Goal of the exercise:
For the records below, give the number of lines where the string "grey" occurs. Include nothing else.

Data to use:

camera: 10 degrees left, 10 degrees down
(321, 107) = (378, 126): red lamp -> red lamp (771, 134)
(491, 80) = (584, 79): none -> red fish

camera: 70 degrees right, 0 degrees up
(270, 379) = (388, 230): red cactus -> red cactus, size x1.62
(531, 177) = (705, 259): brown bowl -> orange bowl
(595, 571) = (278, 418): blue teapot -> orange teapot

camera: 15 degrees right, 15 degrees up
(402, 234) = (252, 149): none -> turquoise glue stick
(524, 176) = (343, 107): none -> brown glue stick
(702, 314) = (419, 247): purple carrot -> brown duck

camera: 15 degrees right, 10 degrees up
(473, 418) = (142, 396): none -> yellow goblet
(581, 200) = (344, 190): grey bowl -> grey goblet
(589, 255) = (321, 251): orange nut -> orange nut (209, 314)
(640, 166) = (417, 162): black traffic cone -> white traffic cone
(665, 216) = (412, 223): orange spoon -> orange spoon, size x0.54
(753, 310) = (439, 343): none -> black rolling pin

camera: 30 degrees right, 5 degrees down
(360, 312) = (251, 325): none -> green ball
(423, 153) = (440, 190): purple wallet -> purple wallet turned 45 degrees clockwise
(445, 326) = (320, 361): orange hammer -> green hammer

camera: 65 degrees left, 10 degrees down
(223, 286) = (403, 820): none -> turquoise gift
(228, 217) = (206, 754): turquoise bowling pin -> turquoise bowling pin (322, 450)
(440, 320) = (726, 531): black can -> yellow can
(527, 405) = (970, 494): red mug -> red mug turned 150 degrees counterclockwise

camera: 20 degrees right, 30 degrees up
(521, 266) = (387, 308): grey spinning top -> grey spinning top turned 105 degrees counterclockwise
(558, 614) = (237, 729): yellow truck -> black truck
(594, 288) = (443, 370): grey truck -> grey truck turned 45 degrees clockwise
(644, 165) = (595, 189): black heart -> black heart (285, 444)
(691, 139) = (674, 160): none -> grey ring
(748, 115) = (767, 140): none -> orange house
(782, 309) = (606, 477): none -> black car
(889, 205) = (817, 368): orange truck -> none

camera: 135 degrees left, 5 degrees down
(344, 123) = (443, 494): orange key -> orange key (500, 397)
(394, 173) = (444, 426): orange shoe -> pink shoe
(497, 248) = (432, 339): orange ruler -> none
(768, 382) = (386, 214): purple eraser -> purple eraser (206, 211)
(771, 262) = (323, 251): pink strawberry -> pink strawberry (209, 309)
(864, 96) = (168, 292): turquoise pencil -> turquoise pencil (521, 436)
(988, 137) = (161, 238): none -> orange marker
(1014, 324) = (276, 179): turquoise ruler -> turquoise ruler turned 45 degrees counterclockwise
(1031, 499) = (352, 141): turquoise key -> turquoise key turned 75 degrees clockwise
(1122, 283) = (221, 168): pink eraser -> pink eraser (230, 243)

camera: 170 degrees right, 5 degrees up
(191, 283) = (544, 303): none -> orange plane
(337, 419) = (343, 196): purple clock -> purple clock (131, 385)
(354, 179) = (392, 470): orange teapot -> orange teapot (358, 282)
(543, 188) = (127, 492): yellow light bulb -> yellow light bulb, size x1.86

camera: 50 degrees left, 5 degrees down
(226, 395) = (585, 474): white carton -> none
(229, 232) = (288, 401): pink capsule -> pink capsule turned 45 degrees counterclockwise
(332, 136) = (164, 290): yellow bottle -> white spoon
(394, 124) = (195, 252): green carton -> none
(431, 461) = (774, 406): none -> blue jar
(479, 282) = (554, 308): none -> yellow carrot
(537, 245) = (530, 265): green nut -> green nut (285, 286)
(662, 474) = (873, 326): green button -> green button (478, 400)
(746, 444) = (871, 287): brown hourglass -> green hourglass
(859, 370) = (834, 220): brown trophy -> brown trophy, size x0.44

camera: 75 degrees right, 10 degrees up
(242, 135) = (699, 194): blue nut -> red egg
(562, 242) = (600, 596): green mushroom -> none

Output for this exercise:
4